* Begin Supplied data *

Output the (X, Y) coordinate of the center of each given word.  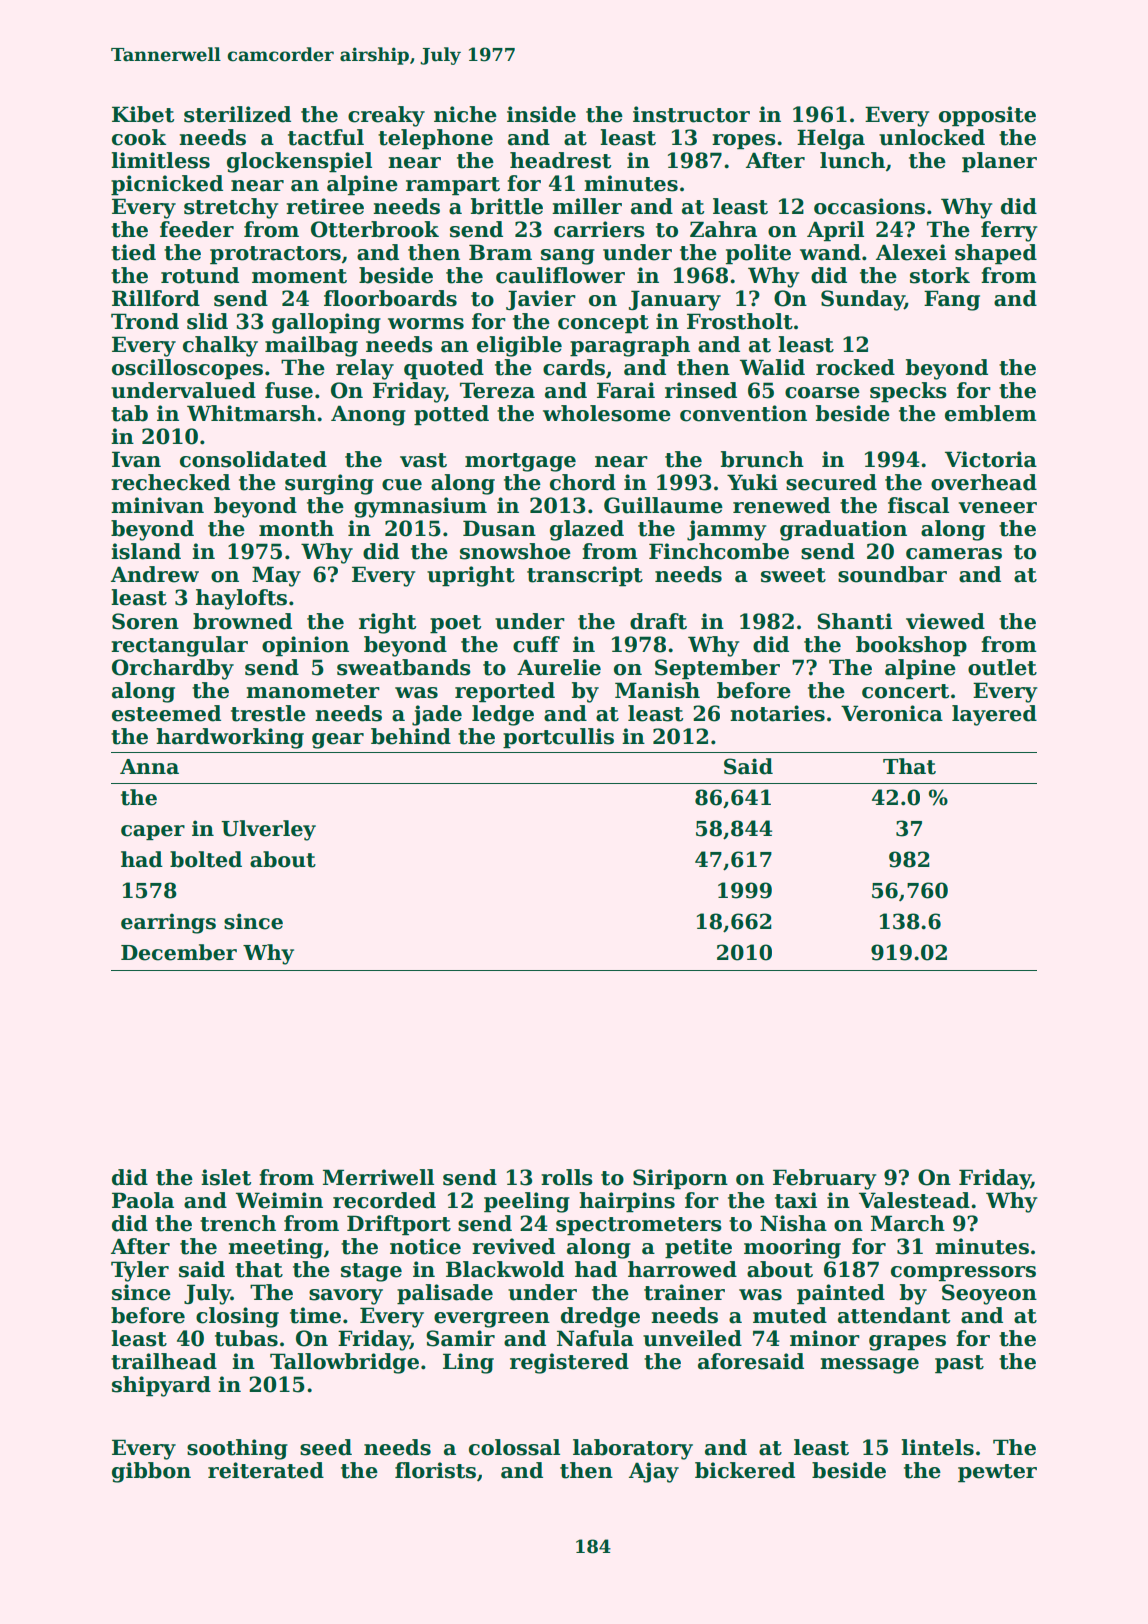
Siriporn (680, 1179)
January (675, 300)
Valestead (914, 1200)
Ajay (654, 1472)
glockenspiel (299, 162)
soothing (237, 1449)
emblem (991, 413)
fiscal (918, 505)
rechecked (170, 482)
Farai (626, 390)
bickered (745, 1470)
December (179, 952)
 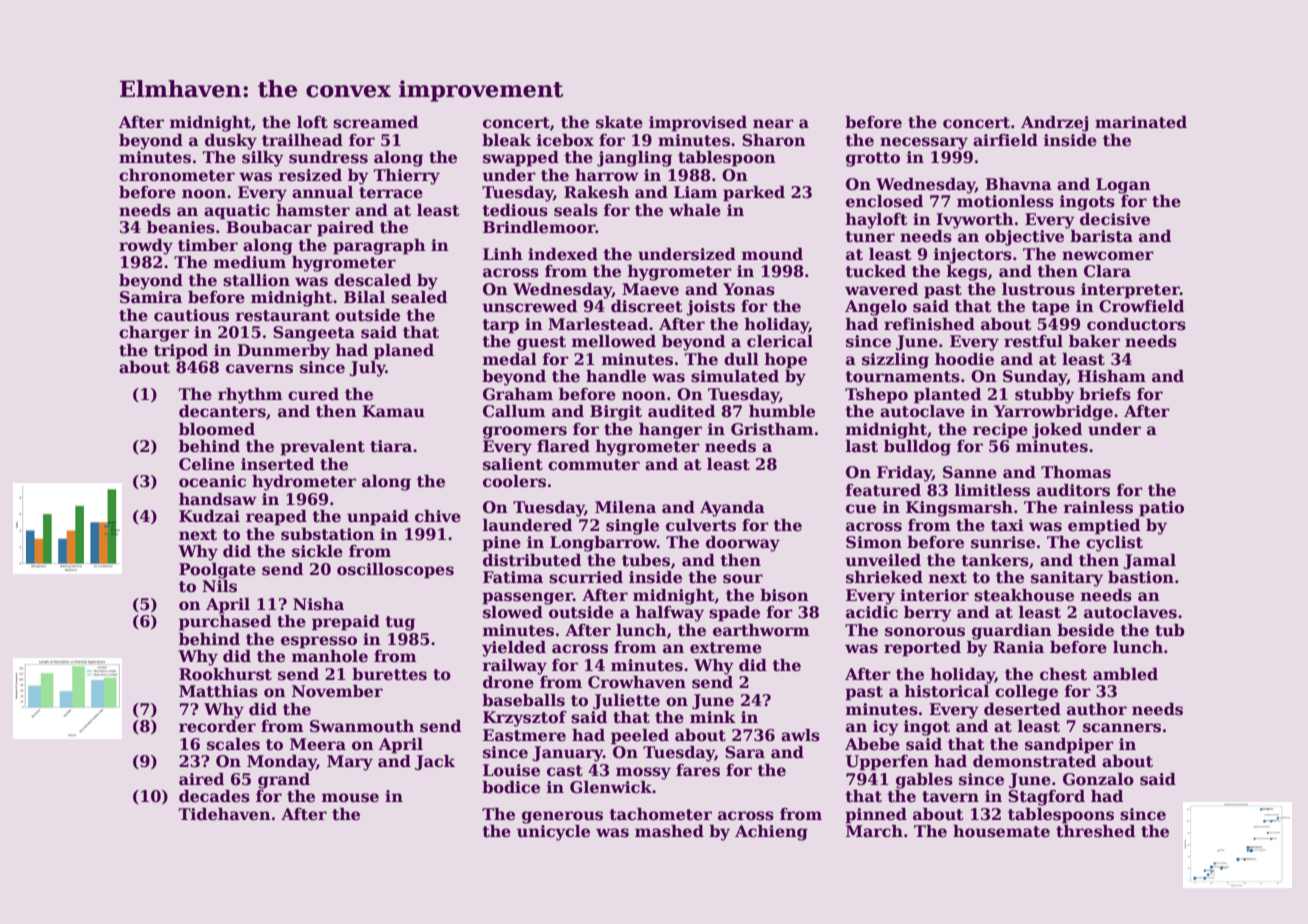 What do you see at coordinates (276, 518) in the document?
I see `reaped` at bounding box center [276, 518].
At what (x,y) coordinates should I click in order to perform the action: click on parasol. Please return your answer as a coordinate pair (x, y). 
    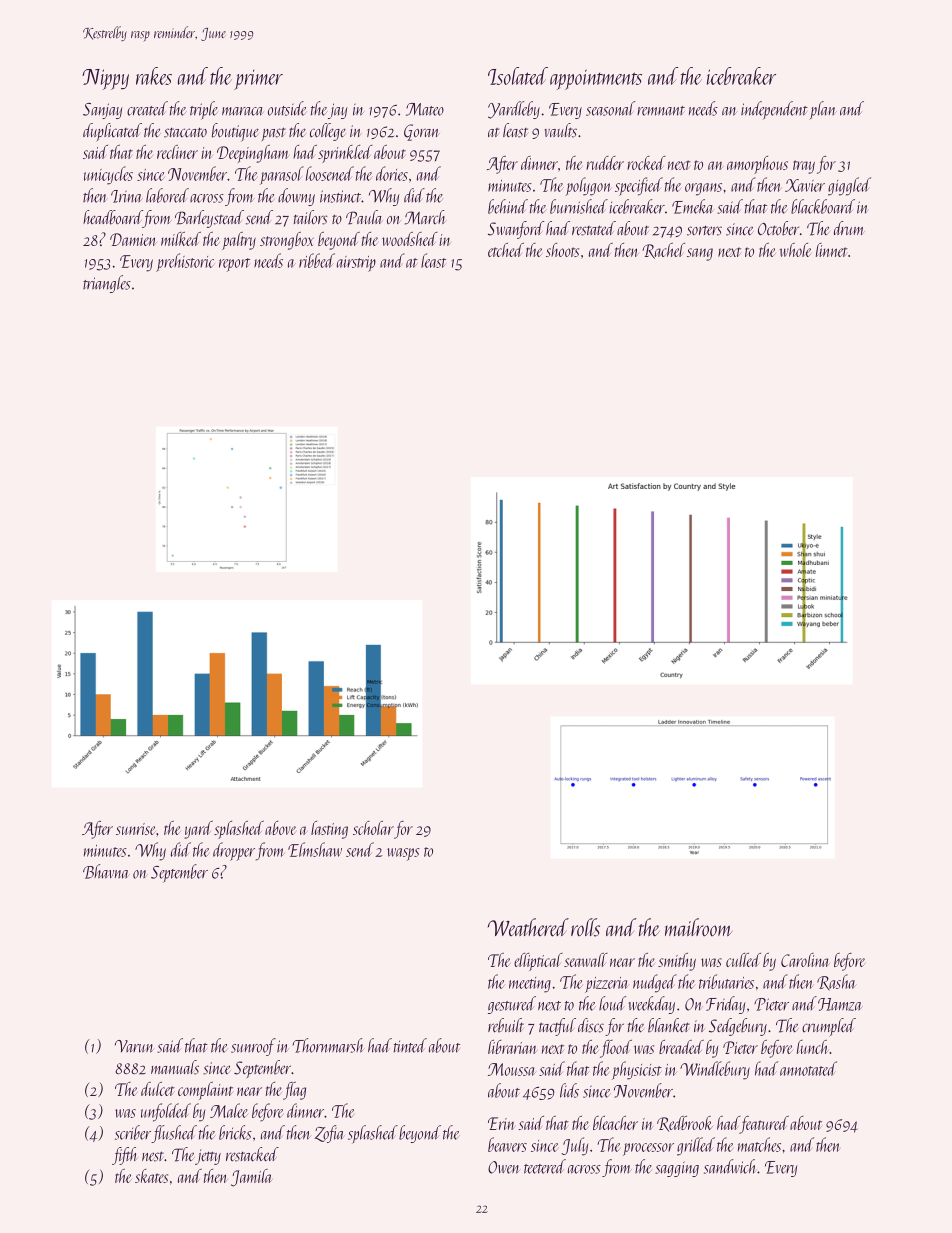
    Looking at the image, I should click on (282, 175).
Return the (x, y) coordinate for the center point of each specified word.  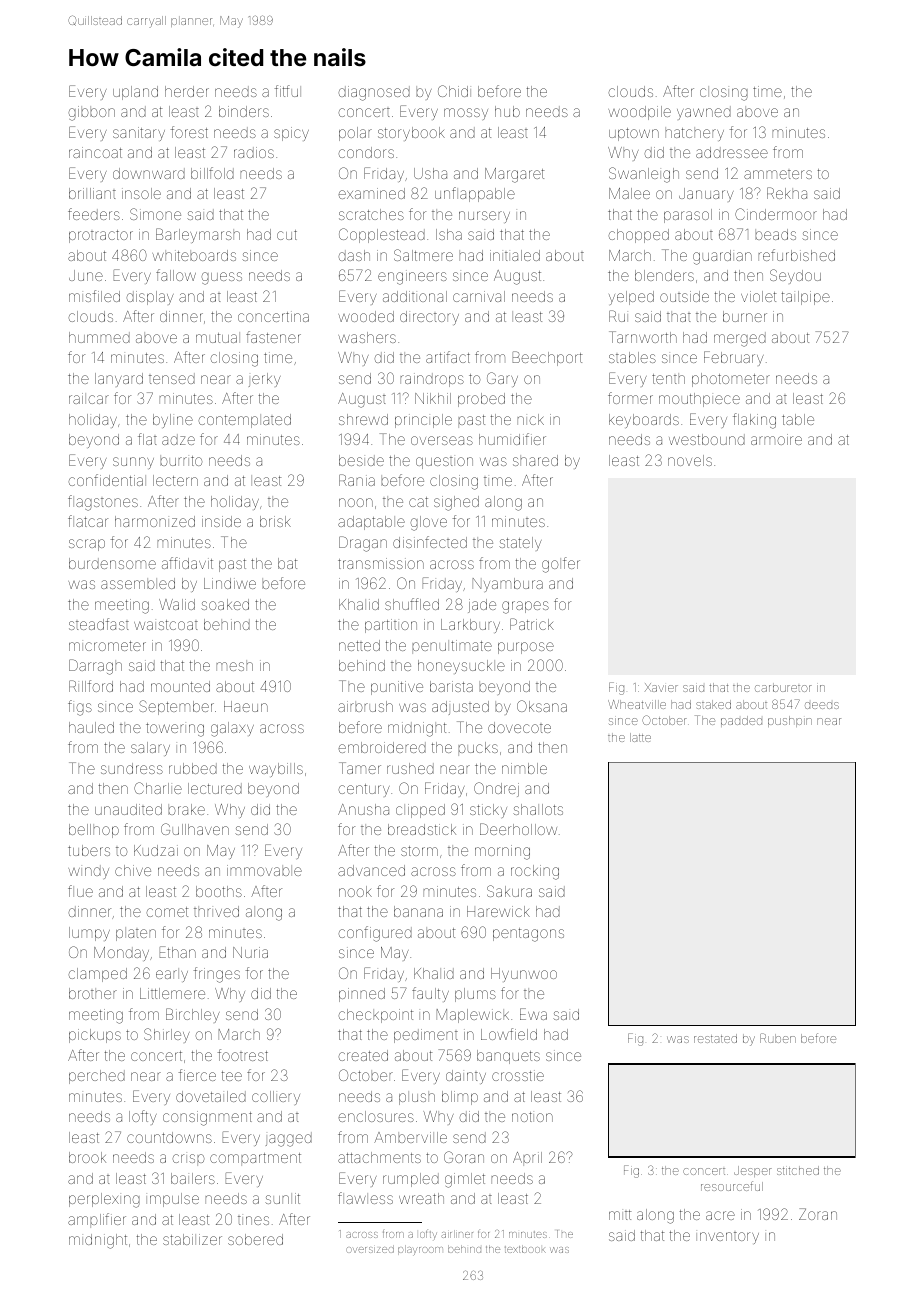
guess (221, 278)
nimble (524, 768)
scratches (371, 214)
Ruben (778, 1038)
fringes (217, 975)
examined (371, 193)
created (363, 1055)
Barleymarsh (198, 235)
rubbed (193, 768)
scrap (87, 545)
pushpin (790, 721)
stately (520, 544)
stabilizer (192, 1239)
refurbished (796, 255)
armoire (776, 439)
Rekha (787, 193)
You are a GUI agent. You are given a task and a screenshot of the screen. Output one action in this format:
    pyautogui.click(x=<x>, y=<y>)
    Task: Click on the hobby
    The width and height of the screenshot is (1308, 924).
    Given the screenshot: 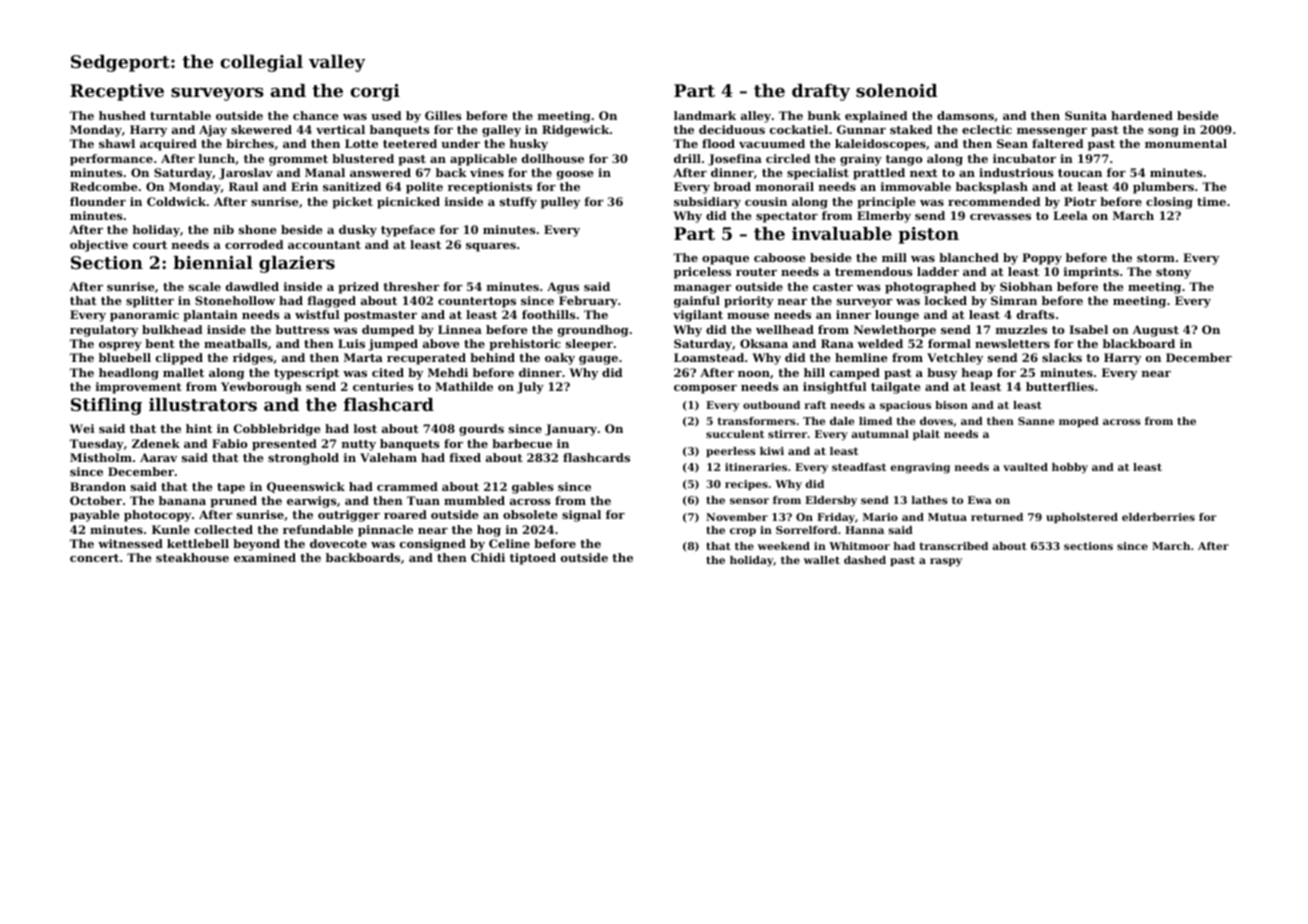 What is the action you would take?
    pyautogui.click(x=1070, y=468)
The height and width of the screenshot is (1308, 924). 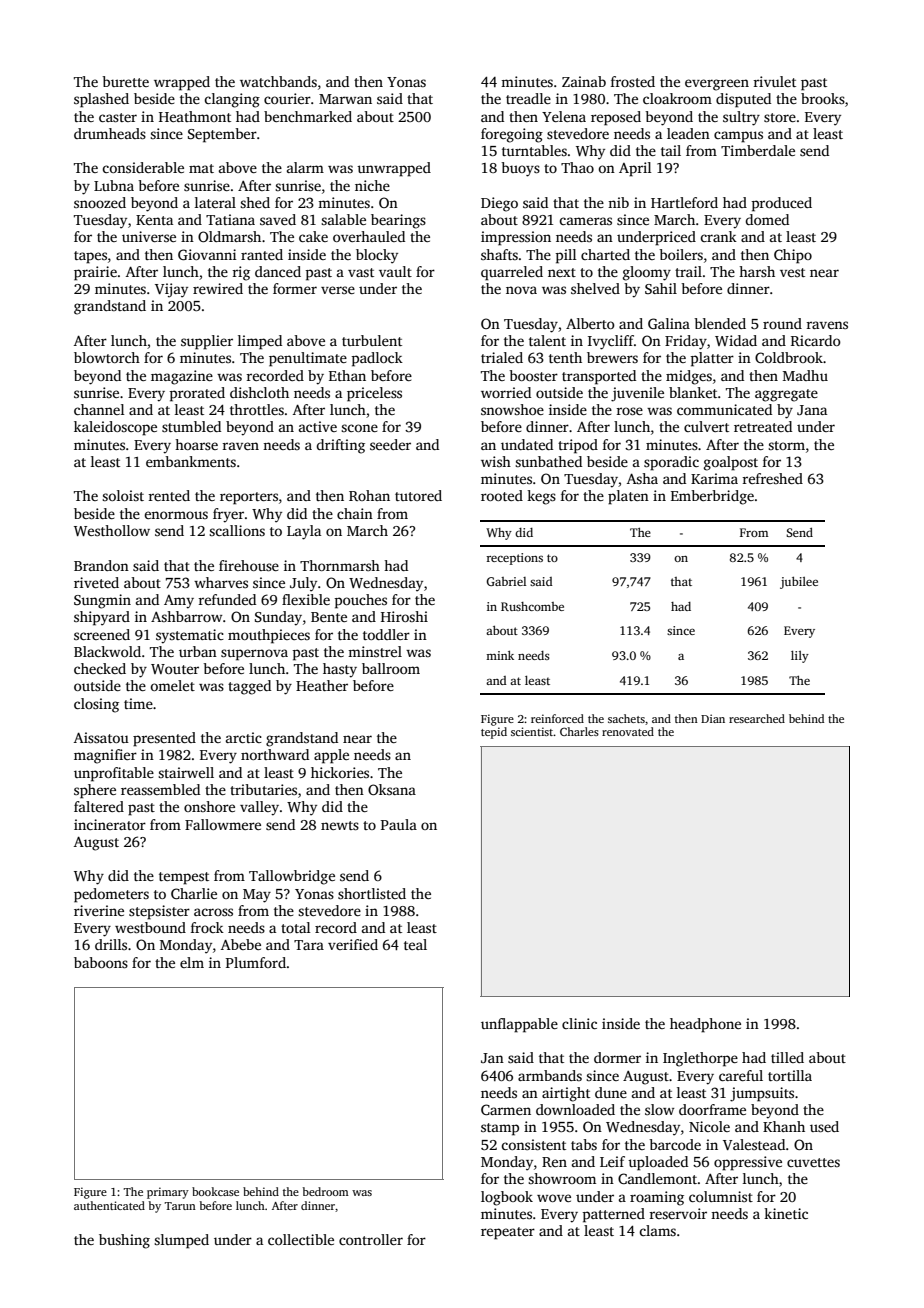 I want to click on shortlisted, so click(x=372, y=893).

* End Supplied data *

### Exercise goal
Put everything in the listing from the line containing "Valestead (914, 1200)" down to and including the line containing "center [276, 518]." into a numbered list, skipping blank lines and leaving out the pictures.

### Final result
1. Valestead (914, 1200)
2. Ajay (654, 1472)
3. glockenspiel (299, 162)
4. soothing (237, 1449)
5. emblem (991, 413)
6. fiscal (918, 505)
7. rechecked (170, 482)
8. Farai (626, 390)
9. bickered (745, 1470)
10. December (179, 952)
11.   What do you see at coordinates (276, 518) in the document?
12. I see `reaped` at bounding box center [276, 518].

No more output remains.